##### SOURCE INFORMATION #####
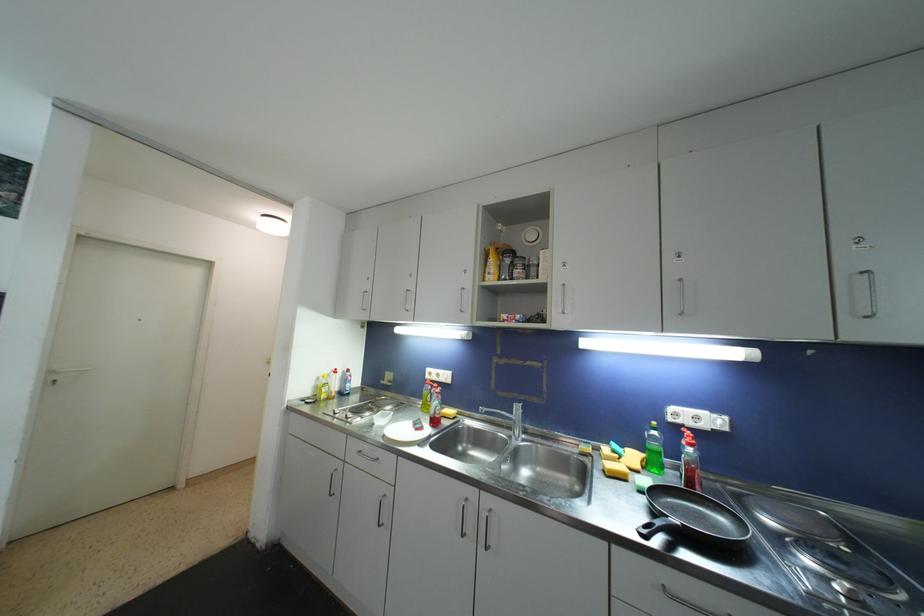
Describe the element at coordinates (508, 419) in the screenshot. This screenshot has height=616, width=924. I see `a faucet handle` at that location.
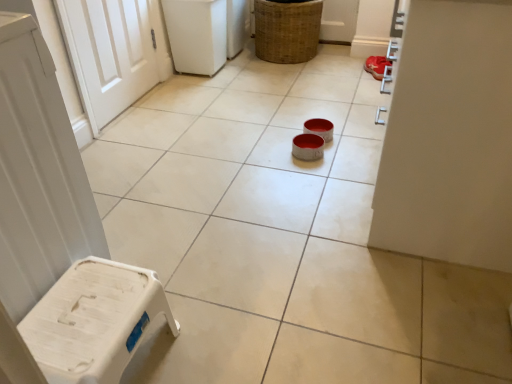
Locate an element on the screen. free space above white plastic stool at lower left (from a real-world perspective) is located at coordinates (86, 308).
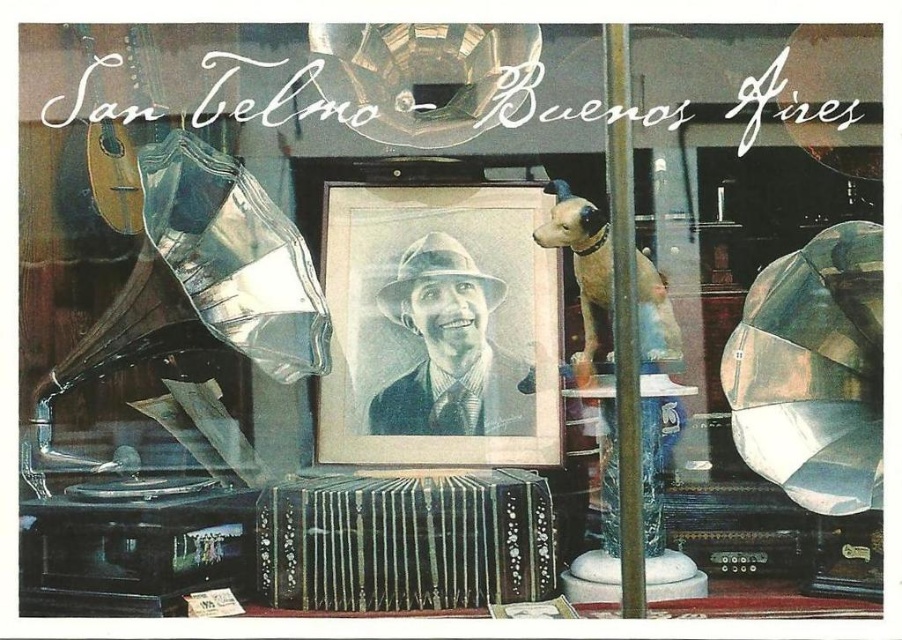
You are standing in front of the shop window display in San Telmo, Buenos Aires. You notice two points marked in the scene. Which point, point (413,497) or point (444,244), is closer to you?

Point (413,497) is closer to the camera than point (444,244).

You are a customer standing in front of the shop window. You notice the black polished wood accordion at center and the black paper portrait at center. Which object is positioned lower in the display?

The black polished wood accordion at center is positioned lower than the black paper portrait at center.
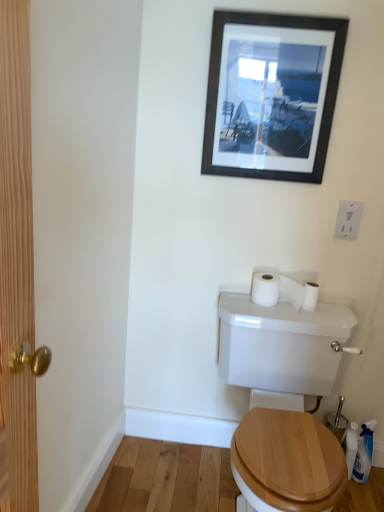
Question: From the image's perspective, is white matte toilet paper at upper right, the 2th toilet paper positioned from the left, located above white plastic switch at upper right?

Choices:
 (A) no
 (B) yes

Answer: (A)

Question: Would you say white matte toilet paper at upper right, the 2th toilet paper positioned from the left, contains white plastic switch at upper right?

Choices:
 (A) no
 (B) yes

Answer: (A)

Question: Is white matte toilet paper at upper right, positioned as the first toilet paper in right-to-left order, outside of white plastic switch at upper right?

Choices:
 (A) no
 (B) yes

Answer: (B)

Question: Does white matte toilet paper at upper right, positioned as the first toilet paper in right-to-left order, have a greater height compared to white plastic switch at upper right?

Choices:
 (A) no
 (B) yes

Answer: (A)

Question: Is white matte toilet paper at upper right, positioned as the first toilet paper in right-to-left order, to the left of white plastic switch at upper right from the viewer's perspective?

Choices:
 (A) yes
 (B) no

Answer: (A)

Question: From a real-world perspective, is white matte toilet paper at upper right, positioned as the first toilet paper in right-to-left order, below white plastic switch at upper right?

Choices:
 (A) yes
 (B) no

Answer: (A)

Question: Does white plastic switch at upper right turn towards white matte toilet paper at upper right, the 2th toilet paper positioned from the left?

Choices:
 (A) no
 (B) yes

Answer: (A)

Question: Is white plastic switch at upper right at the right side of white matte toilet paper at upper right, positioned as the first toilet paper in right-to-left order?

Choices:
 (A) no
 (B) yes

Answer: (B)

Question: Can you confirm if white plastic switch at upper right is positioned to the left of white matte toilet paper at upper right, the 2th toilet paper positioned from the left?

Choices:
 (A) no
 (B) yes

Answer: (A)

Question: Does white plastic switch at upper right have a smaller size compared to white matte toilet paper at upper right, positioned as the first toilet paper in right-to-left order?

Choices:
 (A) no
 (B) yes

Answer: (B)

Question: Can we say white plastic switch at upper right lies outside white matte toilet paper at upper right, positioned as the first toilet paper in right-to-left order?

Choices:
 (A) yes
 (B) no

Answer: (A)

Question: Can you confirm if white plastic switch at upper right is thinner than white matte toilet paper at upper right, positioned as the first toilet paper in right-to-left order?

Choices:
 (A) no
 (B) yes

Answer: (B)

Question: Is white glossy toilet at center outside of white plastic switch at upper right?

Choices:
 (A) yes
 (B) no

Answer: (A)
#####
##### SOURCE INFORMATION #####
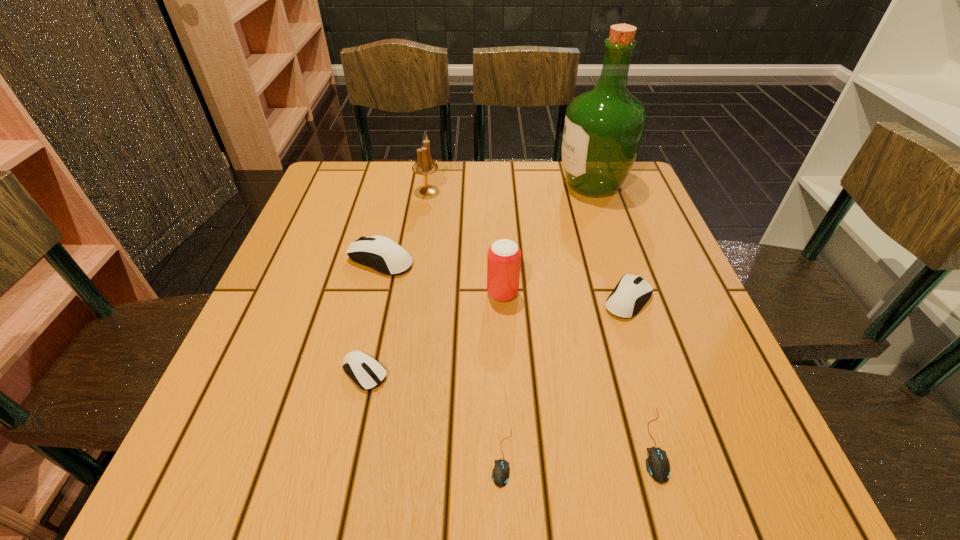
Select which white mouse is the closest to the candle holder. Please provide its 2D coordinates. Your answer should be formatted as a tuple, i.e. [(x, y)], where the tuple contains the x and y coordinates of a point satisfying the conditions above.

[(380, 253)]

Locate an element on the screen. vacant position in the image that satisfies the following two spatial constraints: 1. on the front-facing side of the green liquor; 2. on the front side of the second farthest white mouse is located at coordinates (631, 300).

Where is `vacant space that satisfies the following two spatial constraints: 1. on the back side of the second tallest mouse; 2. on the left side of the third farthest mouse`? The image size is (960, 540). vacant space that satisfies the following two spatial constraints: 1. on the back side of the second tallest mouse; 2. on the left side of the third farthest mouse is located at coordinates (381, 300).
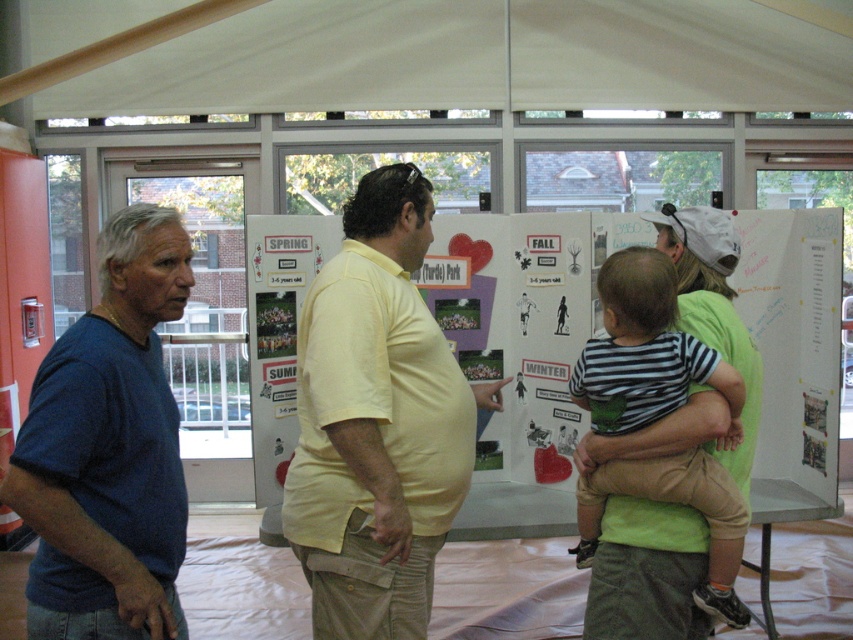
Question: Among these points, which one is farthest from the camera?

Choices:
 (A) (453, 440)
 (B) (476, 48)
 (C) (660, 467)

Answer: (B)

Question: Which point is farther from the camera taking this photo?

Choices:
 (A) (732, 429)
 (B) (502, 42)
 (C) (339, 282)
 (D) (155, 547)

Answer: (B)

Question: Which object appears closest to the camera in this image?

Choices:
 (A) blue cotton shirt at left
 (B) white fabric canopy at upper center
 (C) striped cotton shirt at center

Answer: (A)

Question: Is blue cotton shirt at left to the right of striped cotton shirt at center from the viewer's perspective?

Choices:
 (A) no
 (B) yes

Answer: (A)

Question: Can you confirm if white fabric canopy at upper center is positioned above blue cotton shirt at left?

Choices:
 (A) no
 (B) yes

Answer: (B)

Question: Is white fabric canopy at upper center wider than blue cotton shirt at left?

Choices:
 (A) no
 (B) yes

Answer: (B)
#####
##### SOURCE INFORMATION #####
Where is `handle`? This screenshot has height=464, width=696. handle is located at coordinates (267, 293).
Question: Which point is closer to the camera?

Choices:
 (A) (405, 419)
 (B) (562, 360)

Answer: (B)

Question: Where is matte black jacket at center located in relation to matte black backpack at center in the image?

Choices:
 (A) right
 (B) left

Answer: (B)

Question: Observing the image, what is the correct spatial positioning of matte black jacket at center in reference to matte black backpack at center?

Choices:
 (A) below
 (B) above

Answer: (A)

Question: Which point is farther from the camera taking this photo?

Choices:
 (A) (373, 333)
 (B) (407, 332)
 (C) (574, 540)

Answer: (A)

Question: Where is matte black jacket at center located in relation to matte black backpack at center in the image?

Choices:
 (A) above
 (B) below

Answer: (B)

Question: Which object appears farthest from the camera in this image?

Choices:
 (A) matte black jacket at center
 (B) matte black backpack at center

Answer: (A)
#####
__TASK GOAL__: Find every line in the records above that contains the word "element" and copy each of those lines in full.

__RESPONSE AREA__:
Describe the element at coordinates (508, 419) in the screenshot. This screenshot has height=616, width=924. I see `a faucet handle` at that location.
Locate an element on the screen. free space above white plastic stool at lower left (from a real-world perspective) is located at coordinates (86, 308).
Locate an element on the screen. vacant position in the image that satisfies the following two spatial constraints: 1. on the front-facing side of the green liquor; 2. on the front side of the second farthest white mouse is located at coordinates (631, 300).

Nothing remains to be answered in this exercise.